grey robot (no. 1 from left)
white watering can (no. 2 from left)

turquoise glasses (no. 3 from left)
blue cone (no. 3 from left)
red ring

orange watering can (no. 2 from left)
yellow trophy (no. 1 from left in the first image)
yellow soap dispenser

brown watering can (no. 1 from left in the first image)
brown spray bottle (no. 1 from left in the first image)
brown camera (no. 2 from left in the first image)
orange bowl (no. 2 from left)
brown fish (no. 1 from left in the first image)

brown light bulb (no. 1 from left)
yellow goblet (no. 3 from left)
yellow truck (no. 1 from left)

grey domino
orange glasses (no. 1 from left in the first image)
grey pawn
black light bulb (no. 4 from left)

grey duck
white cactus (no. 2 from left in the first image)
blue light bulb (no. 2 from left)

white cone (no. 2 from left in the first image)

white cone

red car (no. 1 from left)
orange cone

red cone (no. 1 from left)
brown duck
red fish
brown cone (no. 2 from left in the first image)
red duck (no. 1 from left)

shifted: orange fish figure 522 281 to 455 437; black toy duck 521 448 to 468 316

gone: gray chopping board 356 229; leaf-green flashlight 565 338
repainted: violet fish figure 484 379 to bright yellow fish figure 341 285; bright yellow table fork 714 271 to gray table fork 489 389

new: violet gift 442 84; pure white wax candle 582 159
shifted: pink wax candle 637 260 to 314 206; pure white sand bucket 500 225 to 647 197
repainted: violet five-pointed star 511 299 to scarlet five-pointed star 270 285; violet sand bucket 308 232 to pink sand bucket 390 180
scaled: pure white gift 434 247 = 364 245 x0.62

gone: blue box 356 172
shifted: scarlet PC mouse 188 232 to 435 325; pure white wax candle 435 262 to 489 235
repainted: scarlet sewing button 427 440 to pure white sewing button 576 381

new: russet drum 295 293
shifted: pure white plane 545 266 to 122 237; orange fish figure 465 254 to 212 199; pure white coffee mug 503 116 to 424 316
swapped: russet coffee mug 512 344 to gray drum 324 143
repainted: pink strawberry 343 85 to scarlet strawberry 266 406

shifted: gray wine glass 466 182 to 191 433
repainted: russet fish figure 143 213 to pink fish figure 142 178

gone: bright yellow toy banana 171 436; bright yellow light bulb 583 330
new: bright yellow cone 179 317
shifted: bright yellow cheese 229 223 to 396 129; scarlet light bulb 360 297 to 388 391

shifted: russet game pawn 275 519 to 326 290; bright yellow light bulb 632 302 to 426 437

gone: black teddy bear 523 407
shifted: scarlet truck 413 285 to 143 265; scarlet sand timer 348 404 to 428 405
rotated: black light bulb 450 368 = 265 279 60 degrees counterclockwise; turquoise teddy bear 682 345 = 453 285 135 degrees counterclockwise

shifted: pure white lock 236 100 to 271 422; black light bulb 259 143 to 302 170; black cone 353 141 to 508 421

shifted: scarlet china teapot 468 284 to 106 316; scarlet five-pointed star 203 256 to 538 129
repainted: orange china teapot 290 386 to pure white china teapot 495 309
---*---
● **Exercise**
Verbatim output is expected for the lines from the start of the data to the line in which "shifted: pink wax" appears, both included.

● **Answer to the problem**
grey robot (no. 1 from left)
white watering can (no. 2 from left)

turquoise glasses (no. 3 from left)
blue cone (no. 3 from left)
red ring

orange watering can (no. 2 from left)
yellow trophy (no. 1 from left in the first image)
yellow soap dispenser

brown watering can (no. 1 from left in the first image)
brown spray bottle (no. 1 from left in the first image)
brown camera (no. 2 from left in the first image)
orange bowl (no. 2 from left)
brown fish (no. 1 from left in the first image)

brown light bulb (no. 1 from left)
yellow goblet (no. 3 from left)
yellow truck (no. 1 from left)

grey domino
orange glasses (no. 1 from left in the first image)
grey pawn
black light bulb (no. 4 from left)

grey duck
white cactus (no. 2 from left in the first image)
blue light bulb (no. 2 from left)

white cone (no. 2 from left in the first image)

white cone

red car (no. 1 from left)
orange cone

red cone (no. 1 from left)
brown duck
red fish
brown cone (no. 2 from left in the first image)
red duck (no. 1 from left)

shifted: orange fish figure 522 281 to 455 437; black toy duck 521 448 to 468 316

gone: gray chopping board 356 229; leaf-green flashlight 565 338
repainted: violet fish figure 484 379 to bright yellow fish figure 341 285; bright yellow table fork 714 271 to gray table fork 489 389

new: violet gift 442 84; pure white wax candle 582 159
shifted: pink wax candle 637 260 to 314 206; pure white sand bucket 500 225 to 647 197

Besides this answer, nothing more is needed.